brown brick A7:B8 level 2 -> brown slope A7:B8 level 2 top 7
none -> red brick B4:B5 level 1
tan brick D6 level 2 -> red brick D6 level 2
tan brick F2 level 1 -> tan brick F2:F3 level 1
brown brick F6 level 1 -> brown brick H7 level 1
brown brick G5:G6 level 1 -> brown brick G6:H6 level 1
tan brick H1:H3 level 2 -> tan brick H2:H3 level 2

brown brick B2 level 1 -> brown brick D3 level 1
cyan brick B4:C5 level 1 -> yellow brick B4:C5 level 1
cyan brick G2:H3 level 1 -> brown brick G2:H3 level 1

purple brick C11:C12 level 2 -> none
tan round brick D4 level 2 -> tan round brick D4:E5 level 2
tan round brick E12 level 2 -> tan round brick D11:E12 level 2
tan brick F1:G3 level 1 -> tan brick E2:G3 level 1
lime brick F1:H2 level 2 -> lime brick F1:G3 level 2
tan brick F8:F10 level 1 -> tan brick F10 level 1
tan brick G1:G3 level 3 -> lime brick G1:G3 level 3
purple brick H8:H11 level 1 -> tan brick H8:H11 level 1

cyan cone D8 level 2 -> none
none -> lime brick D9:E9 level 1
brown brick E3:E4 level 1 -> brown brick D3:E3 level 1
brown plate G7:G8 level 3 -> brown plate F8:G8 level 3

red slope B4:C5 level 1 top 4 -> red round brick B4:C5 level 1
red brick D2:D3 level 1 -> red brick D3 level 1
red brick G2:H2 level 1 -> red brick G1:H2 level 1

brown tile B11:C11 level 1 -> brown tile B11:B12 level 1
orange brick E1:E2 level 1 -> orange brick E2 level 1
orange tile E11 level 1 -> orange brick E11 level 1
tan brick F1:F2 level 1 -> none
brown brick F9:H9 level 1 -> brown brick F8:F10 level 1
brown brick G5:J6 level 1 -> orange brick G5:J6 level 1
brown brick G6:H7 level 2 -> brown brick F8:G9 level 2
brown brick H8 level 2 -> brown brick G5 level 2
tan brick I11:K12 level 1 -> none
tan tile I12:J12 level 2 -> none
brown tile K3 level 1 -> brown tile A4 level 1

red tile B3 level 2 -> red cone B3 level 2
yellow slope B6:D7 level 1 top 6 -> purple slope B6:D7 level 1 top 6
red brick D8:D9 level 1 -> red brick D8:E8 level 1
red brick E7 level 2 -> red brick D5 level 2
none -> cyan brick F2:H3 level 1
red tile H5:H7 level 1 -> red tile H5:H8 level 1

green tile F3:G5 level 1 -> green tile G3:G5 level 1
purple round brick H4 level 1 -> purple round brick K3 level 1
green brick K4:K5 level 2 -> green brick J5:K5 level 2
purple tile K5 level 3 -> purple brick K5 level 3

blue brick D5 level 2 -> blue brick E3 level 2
____________
YOUR TASK: This exercise requires an exact copy of all the records.

RESPONSE TO THIS TASK:
brown brick A7:B8 level 2 -> brown slope A7:B8 level 2 top 7
none -> red brick B4:B5 level 1
tan brick D6 level 2 -> red brick D6 level 2
tan brick F2 level 1 -> tan brick F2:F3 level 1
brown brick F6 level 1 -> brown brick H7 level 1
brown brick G5:G6 level 1 -> brown brick G6:H6 level 1
tan brick H1:H3 level 2 -> tan brick H2:H3 level 2

brown brick B2 level 1 -> brown brick D3 level 1
cyan brick B4:C5 level 1 -> yellow brick B4:C5 level 1
cyan brick G2:H3 level 1 -> brown brick G2:H3 level 1

purple brick C11:C12 level 2 -> none
tan round brick D4 level 2 -> tan round brick D4:E5 level 2
tan round brick E12 level 2 -> tan round brick D11:E12 level 2
tan brick F1:G3 level 1 -> tan brick E2:G3 level 1
lime brick F1:H2 level 2 -> lime brick F1:G3 level 2
tan brick F8:F10 level 1 -> tan brick F10 level 1
tan brick G1:G3 level 3 -> lime brick G1:G3 level 3
purple brick H8:H11 level 1 -> tan brick H8:H11 level 1

cyan cone D8 level 2 -> none
none -> lime brick D9:E9 level 1
brown brick E3:E4 level 1 -> brown brick D3:E3 level 1
brown plate G7:G8 level 3 -> brown plate F8:G8 level 3

red slope B4:C5 level 1 top 4 -> red round brick B4:C5 level 1
red brick D2:D3 level 1 -> red brick D3 level 1
red brick G2:H2 level 1 -> red brick G1:H2 level 1

brown tile B11:C11 level 1 -> brown tile B11:B12 level 1
orange brick E1:E2 level 1 -> orange brick E2 level 1
orange tile E11 level 1 -> orange brick E11 level 1
tan brick F1:F2 level 1 -> none
brown brick F9:H9 level 1 -> brown brick F8:F10 level 1
brown brick G5:J6 level 1 -> orange brick G5:J6 level 1
brown brick G6:H7 level 2 -> brown brick F8:G9 level 2
brown brick H8 level 2 -> brown brick G5 level 2
tan brick I11:K12 level 1 -> none
tan tile I12:J12 level 2 -> none
brown tile K3 level 1 -> brown tile A4 level 1

red tile B3 level 2 -> red cone B3 level 2
yellow slope B6:D7 level 1 top 6 -> purple slope B6:D7 level 1 top 6
red brick D8:D9 level 1 -> red brick D8:E8 level 1
red brick E7 level 2 -> red brick D5 level 2
none -> cyan brick F2:H3 level 1
red tile H5:H7 level 1 -> red tile H5:H8 level 1

green tile F3:G5 level 1 -> green tile G3:G5 level 1
purple round brick H4 level 1 -> purple round brick K3 level 1
green brick K4:K5 level 2 -> green brick J5:K5 level 2
purple tile K5 level 3 -> purple brick K5 level 3

blue brick D5 level 2 -> blue brick E3 level 2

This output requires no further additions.